» **EXERCISE GOAL**: Search the records below for the line containing "RTC pin SQW: A5 -> D6". Write out that line and every line after it exactly as written.
**** DATA SUPPLIED ****
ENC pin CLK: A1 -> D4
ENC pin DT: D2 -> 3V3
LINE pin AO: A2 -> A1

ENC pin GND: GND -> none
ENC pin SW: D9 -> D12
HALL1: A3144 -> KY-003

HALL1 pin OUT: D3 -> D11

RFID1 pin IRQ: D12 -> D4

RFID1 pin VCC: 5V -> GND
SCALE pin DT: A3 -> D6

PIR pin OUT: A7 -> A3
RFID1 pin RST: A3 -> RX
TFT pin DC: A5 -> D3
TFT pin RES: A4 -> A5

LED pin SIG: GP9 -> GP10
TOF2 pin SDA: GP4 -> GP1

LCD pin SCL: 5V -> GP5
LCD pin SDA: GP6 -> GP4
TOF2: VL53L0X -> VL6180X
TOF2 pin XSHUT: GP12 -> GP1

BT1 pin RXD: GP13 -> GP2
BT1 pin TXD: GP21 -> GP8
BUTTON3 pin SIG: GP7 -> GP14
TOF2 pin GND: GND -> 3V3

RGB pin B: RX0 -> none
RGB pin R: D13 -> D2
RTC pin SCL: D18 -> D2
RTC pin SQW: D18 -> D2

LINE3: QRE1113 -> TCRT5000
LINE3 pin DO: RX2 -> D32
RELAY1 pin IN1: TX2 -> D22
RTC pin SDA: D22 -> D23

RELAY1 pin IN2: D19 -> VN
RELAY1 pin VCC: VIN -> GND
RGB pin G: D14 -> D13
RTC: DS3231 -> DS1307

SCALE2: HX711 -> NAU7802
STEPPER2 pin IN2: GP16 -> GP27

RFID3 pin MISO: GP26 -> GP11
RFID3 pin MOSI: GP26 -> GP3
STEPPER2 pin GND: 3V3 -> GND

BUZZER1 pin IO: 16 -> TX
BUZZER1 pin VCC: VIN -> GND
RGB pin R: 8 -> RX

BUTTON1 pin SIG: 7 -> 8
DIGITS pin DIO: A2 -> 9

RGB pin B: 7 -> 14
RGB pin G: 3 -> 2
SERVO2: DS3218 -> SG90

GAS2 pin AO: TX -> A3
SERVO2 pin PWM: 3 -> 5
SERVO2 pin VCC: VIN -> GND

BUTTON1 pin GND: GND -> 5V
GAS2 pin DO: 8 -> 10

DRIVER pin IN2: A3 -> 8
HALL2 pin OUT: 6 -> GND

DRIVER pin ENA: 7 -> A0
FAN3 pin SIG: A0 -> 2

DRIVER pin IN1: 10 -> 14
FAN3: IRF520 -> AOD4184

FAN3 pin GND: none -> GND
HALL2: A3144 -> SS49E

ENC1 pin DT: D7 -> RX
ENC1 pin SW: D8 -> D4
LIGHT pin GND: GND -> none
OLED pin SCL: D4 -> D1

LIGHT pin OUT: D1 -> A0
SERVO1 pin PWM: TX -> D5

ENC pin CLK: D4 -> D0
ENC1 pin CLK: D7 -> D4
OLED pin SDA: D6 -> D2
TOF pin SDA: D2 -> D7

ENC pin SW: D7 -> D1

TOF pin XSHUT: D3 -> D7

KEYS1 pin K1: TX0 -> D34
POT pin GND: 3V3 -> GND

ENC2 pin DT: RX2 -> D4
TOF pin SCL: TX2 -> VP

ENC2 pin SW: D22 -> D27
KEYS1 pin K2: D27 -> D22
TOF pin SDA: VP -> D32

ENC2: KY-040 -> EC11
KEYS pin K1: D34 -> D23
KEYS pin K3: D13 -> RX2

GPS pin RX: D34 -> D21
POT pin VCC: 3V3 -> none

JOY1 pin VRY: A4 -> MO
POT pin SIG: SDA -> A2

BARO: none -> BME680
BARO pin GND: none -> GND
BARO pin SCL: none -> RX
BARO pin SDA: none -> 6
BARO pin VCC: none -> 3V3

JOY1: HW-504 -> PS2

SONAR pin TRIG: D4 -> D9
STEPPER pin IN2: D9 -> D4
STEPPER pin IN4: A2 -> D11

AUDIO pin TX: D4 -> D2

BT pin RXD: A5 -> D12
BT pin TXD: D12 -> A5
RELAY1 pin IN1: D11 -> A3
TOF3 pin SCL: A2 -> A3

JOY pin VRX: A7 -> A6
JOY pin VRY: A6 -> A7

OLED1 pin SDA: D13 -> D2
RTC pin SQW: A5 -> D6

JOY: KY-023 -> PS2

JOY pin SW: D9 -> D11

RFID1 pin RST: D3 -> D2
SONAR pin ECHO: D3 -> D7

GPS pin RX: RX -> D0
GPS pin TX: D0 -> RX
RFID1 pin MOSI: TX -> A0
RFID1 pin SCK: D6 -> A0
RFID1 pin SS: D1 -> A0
****
» **ANSWER TO THIS PROBLEM**:
RTC pin SQW: A5 -> D6

JOY: KY-023 -> PS2

JOY pin SW: D9 -> D11

RFID1 pin RST: D3 -> D2
SONAR pin ECHO: D3 -> D7

GPS pin RX: RX -> D0
GPS pin TX: D0 -> RX
RFID1 pin MOSI: TX -> A0
RFID1 pin SCK: D6 -> A0
RFID1 pin SS: D1 -> A0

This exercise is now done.